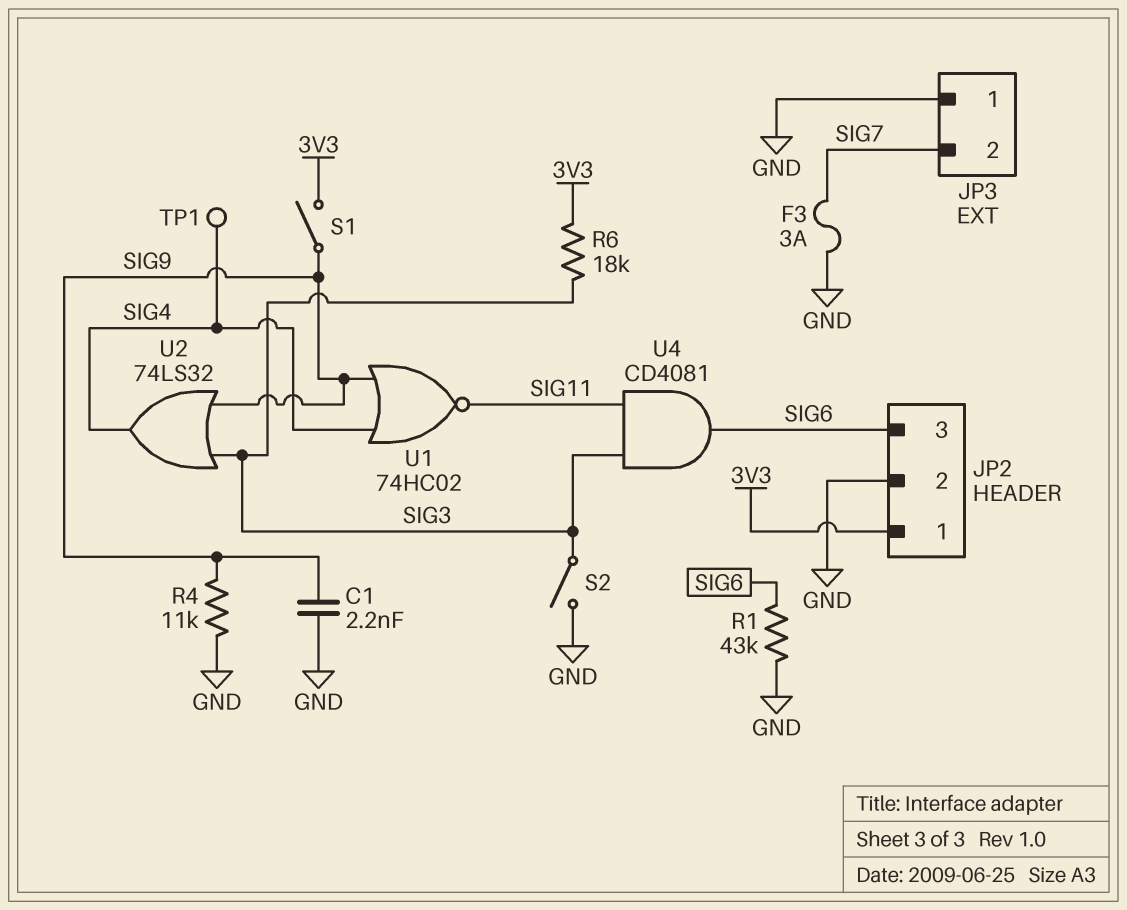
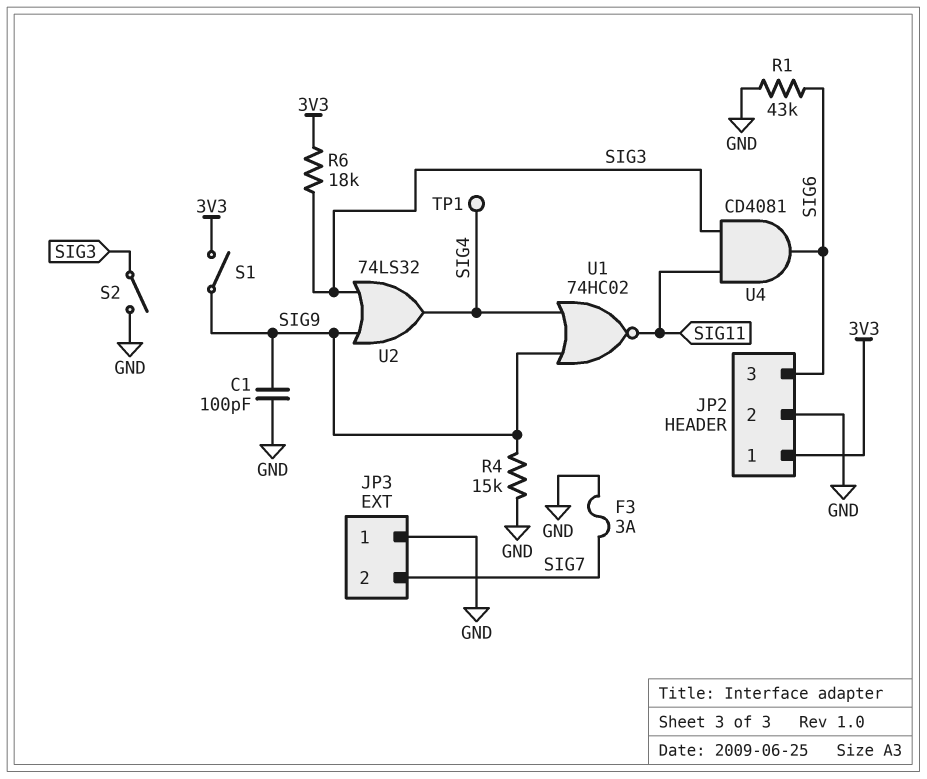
C1: 2.2nF (GND, SIG9) -> 100pF (GND, SIG9)
R4: 11k (GND, SIG9) -> 15k (GND, SIG9)

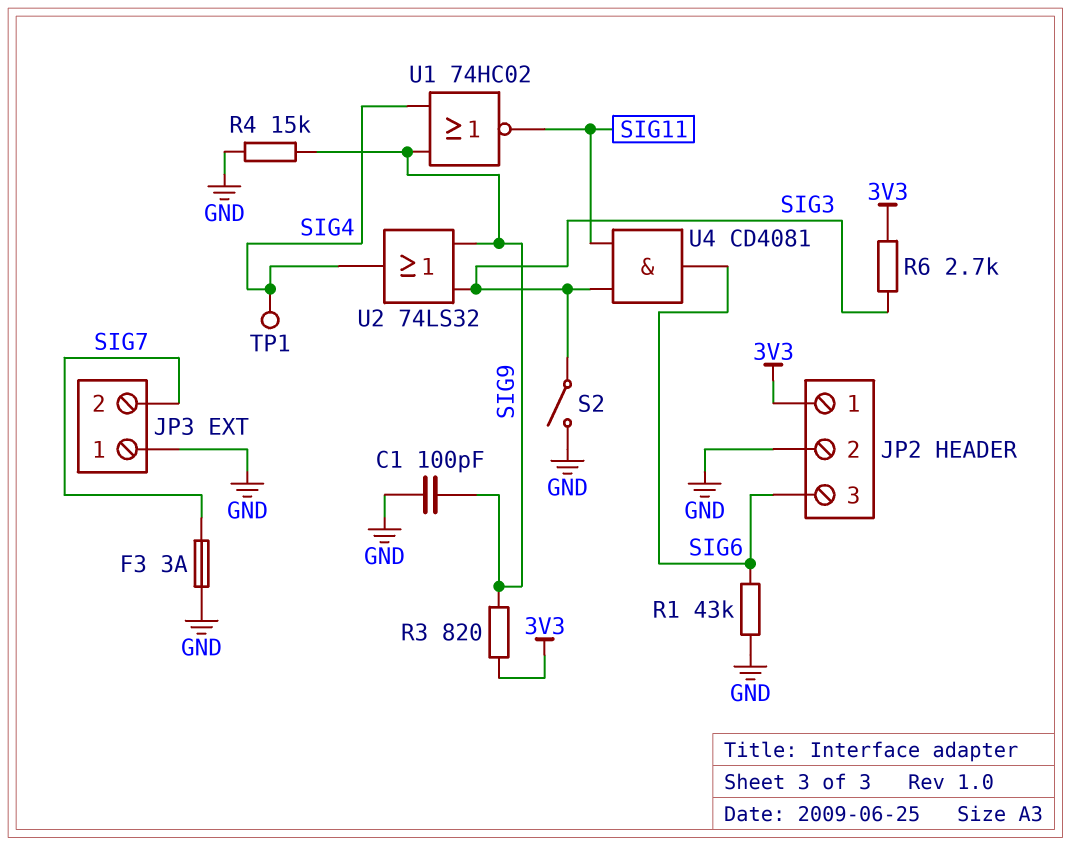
R3: none -> 820 (3V3, SIG9)
R6: 18k (3V3, SIG3) -> 2.7k (3V3, SIG3)
S1: switch (3V3, SIG9) -> none

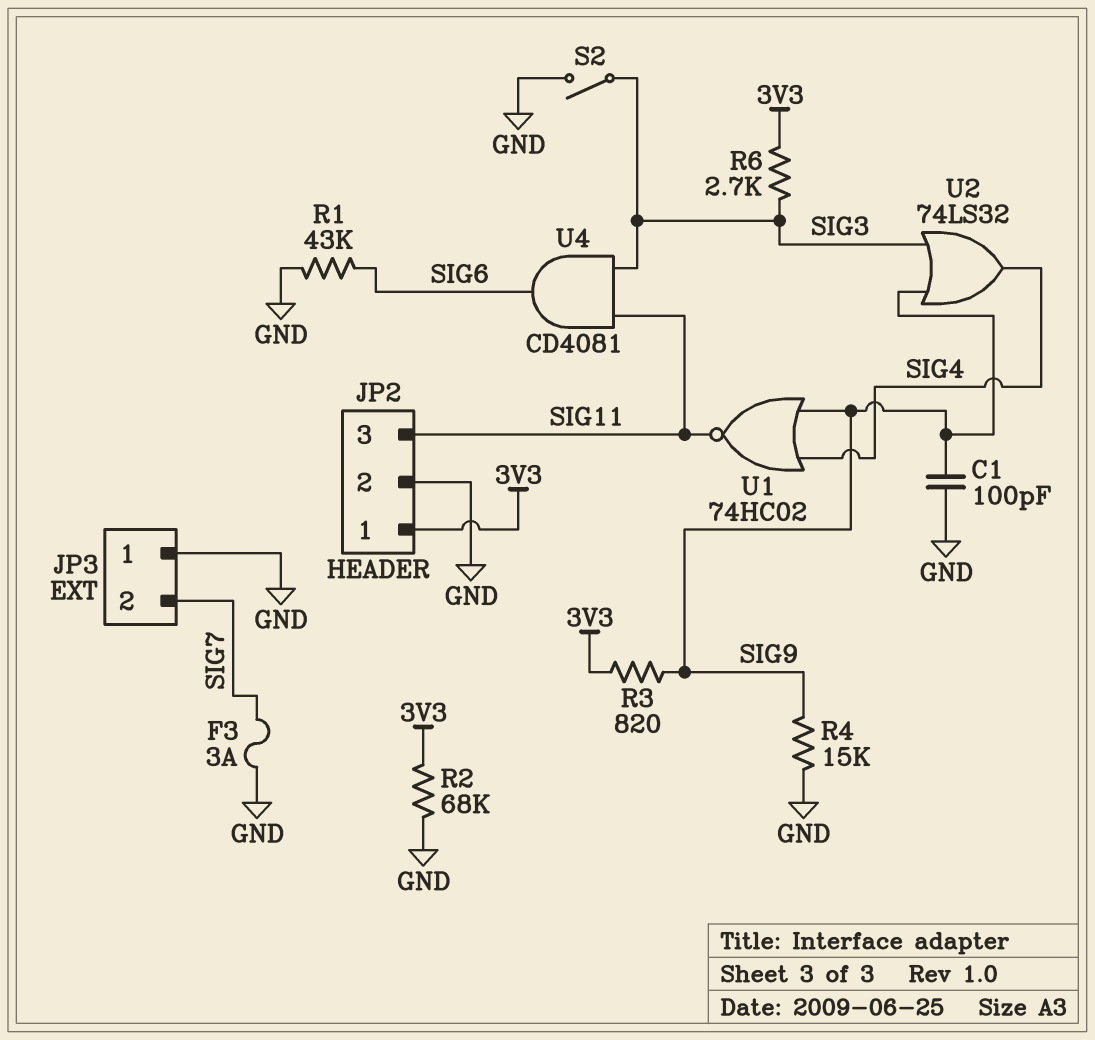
JP2 pin 3: SIG6 -> SIG11
R2: none -> 68k (3V3, GND)
TP1: test point (SIG4) -> none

▬▬▬▬▬▬

Report all lines in the listing above that contain the word "none".

Answer for this exercise:
R3: none -> 820 (3V3, SIG9)
S1: switch (3V3, SIG9) -> none
R2: none -> 68k (3V3, GND)
TP1: test point (SIG4) -> none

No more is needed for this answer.